Your copy should start at the line with "black line: (65, 178) -> (74, 185), moved" and end at the line with "red star: (55, 103)" in the data below. Transcribe only those lines, exactly, pictures excluded.

(RECORDS FOR THE TASK)

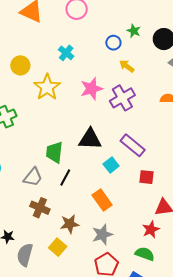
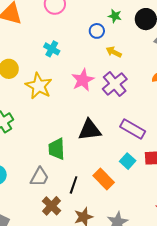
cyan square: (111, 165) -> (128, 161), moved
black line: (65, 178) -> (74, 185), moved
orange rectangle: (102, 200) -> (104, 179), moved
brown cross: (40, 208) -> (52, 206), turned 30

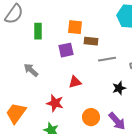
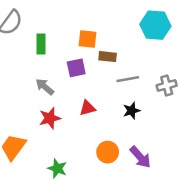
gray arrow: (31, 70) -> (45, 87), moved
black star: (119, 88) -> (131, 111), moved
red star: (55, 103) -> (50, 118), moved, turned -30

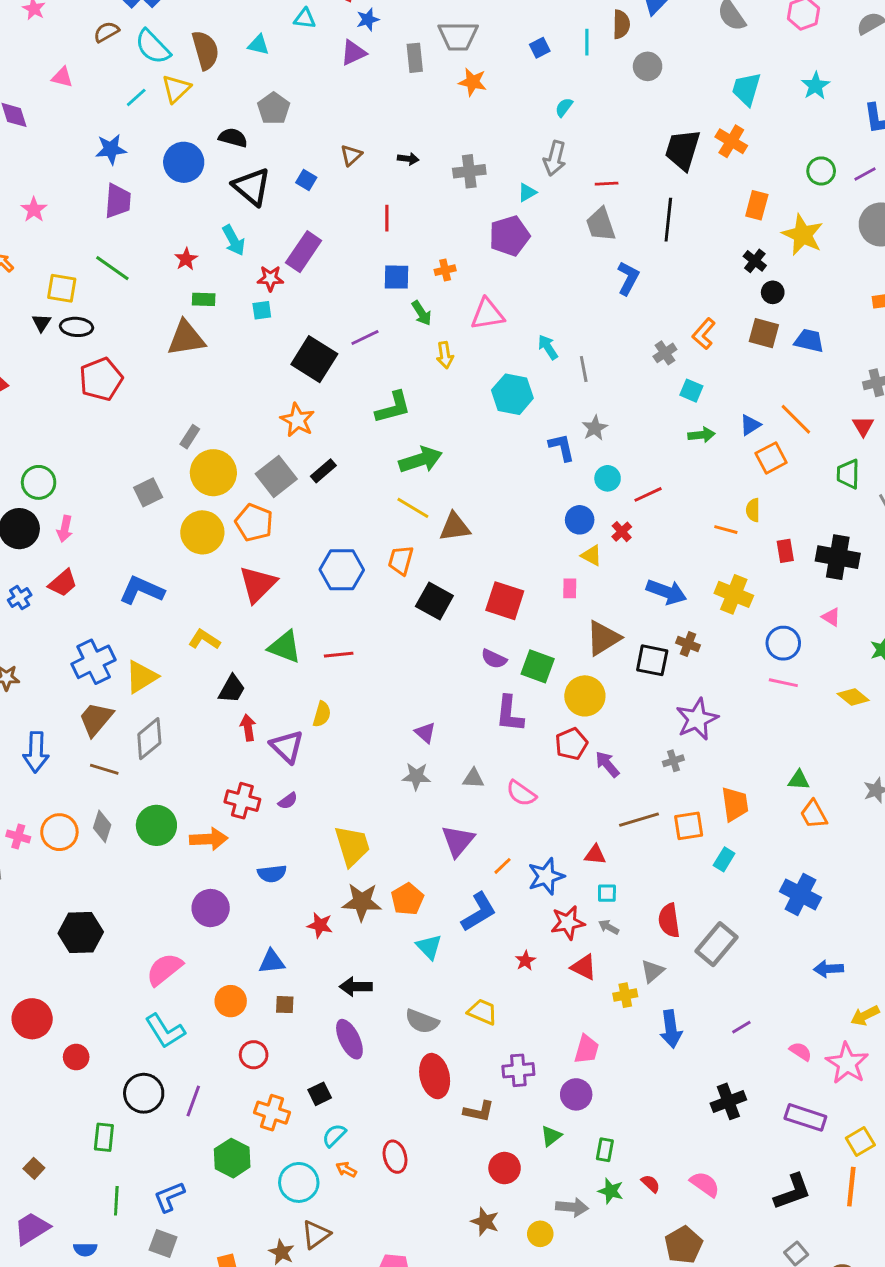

(End RECORDS FOR THE TASK)
(RECORDS FOR THE TASK)

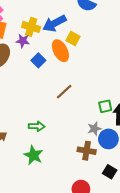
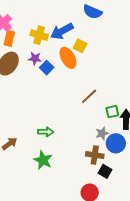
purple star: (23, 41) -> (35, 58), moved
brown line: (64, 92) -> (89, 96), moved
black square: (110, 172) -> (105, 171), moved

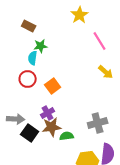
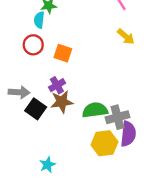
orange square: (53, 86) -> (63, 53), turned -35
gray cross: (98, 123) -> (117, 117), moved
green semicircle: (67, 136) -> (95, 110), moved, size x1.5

(End RECORDS FOR THE TASK)
(RECORDS FOR THE TASK)

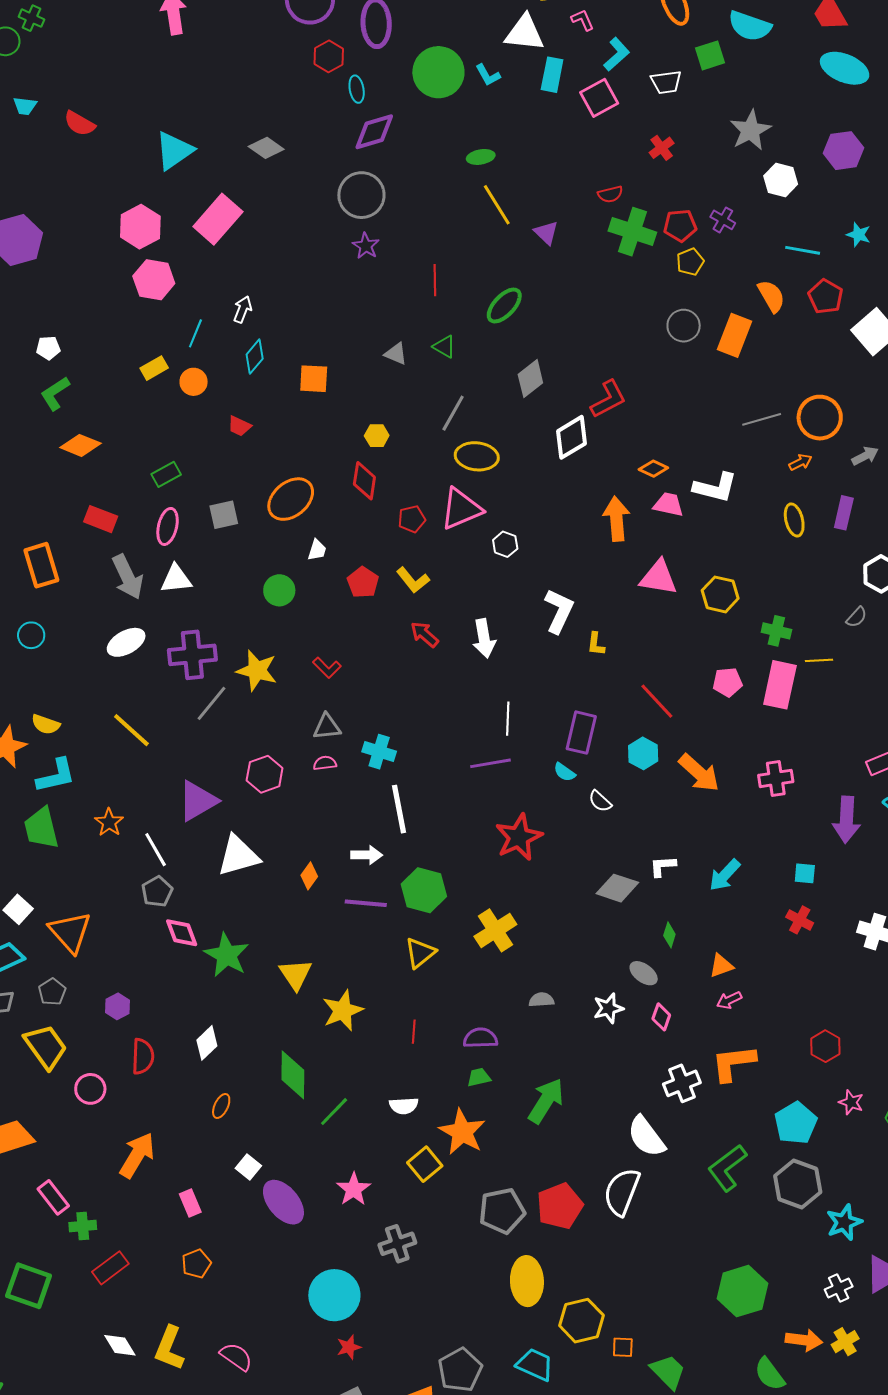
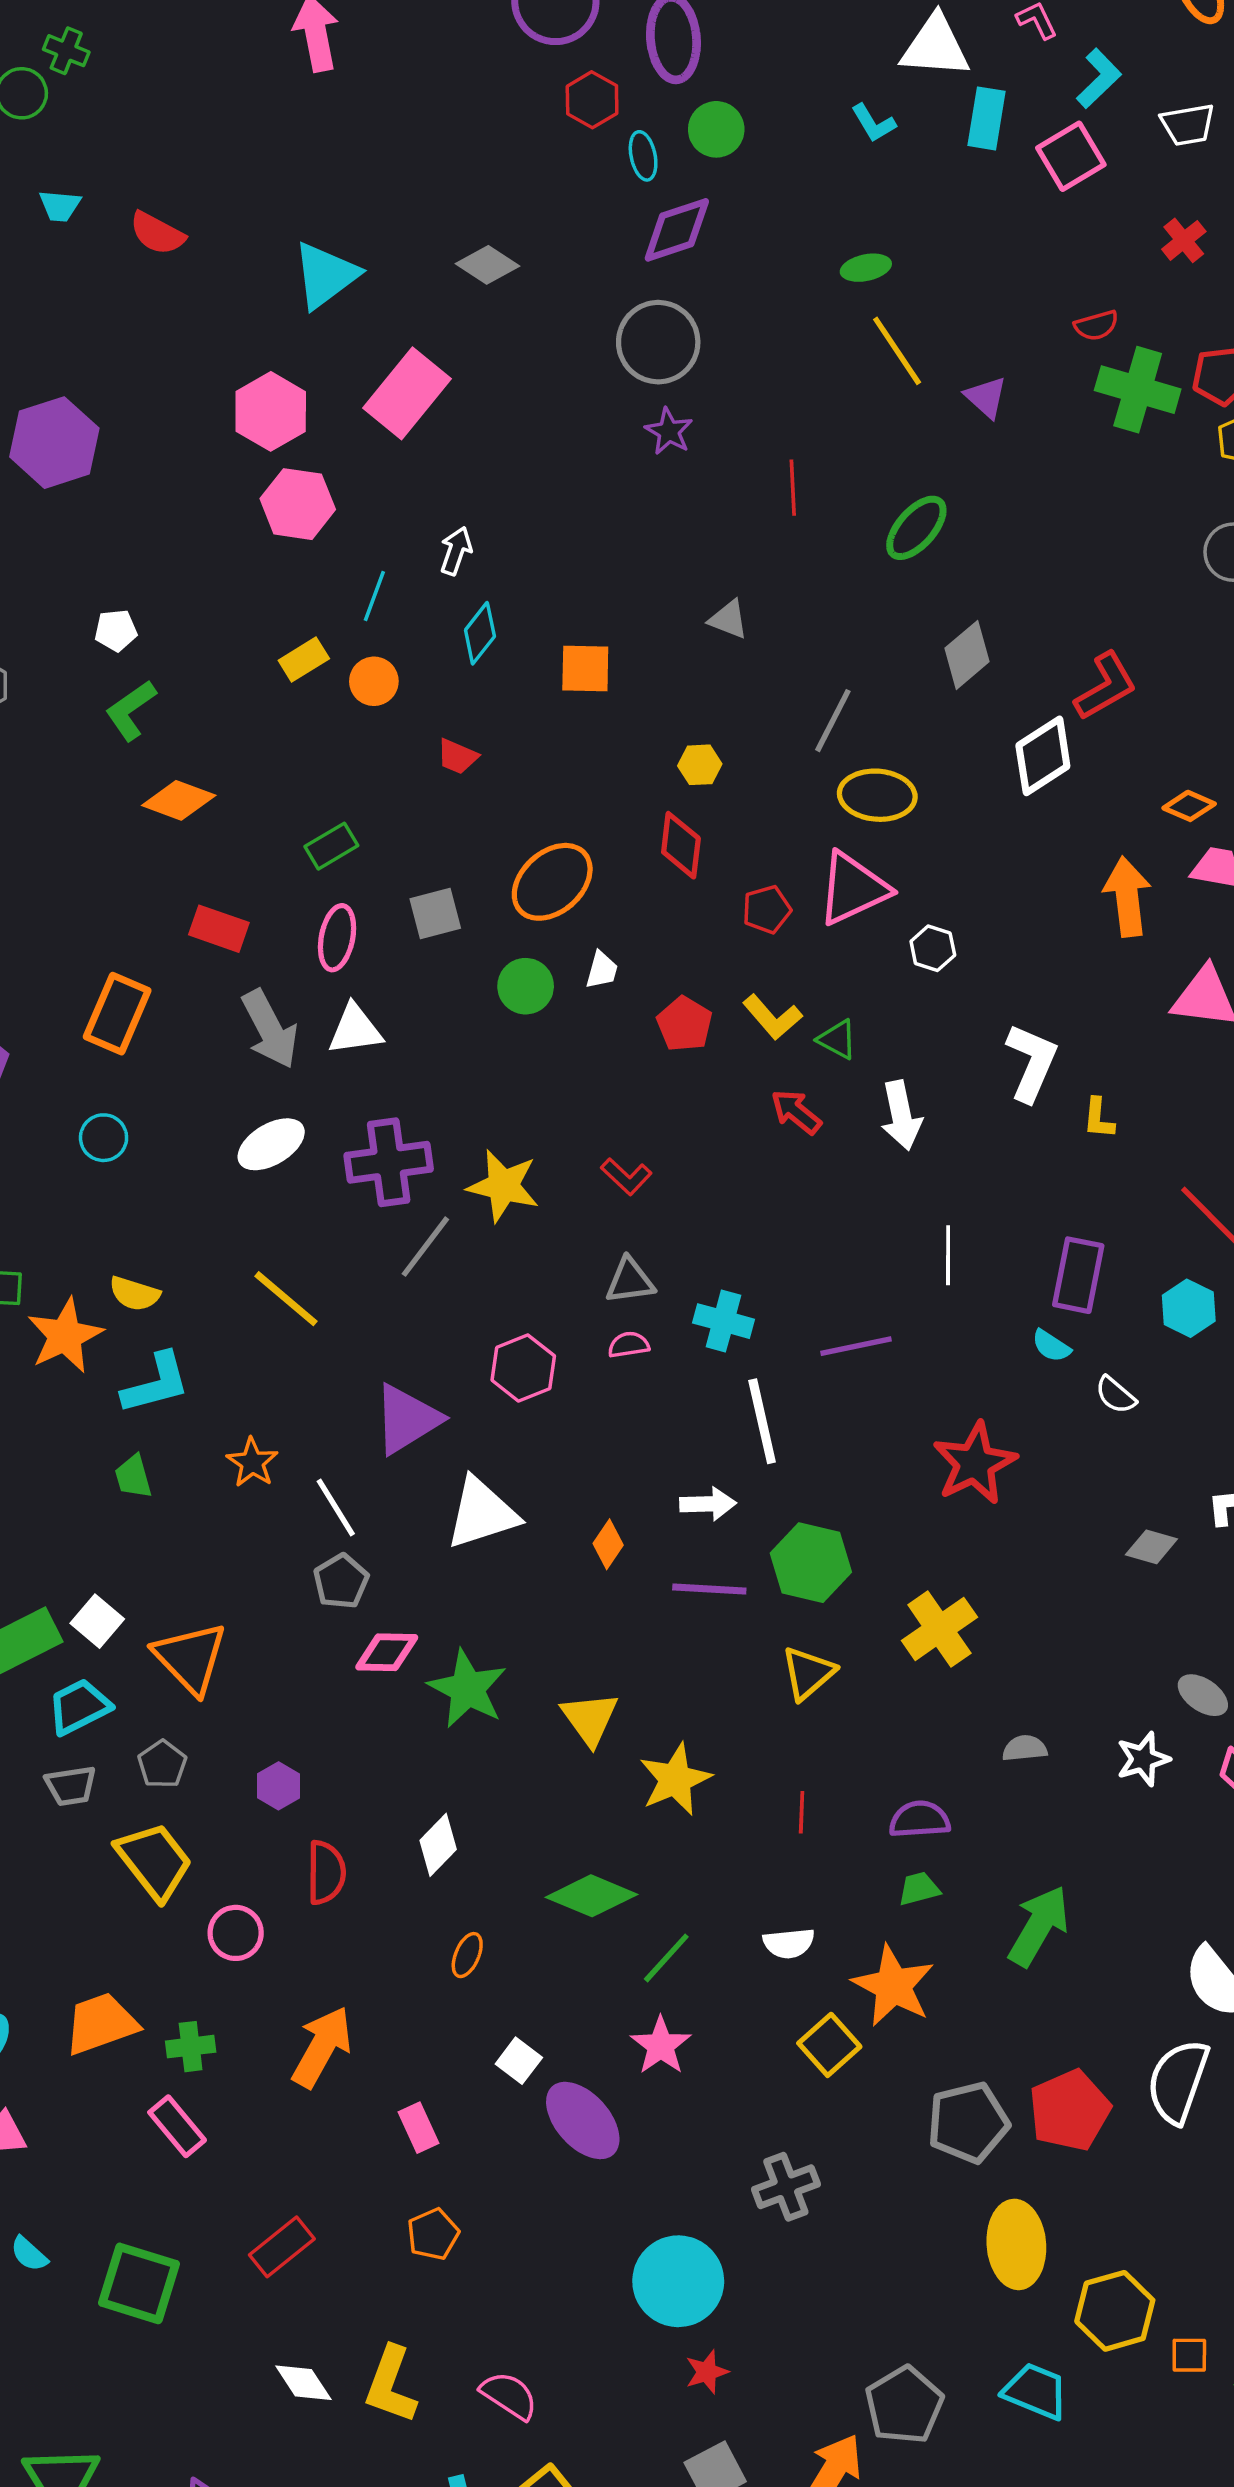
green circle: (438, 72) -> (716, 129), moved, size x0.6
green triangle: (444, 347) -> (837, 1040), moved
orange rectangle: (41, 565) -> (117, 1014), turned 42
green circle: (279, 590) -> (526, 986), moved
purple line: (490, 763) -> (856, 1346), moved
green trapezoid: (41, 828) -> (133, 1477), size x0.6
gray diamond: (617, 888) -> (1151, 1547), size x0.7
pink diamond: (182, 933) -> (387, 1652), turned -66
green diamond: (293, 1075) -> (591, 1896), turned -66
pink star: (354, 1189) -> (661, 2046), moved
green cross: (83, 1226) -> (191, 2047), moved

(End RECORDS FOR THE TASK)

OUTPUT OF THE EXERCISE –
black line: (65, 178) -> (74, 185), moved
orange rectangle: (102, 200) -> (104, 179), moved
brown cross: (40, 208) -> (52, 206), turned 30

gray arrow: (31, 70) -> (45, 87), moved
black star: (119, 88) -> (131, 111), moved
red star: (55, 103) -> (50, 118), moved, turned -30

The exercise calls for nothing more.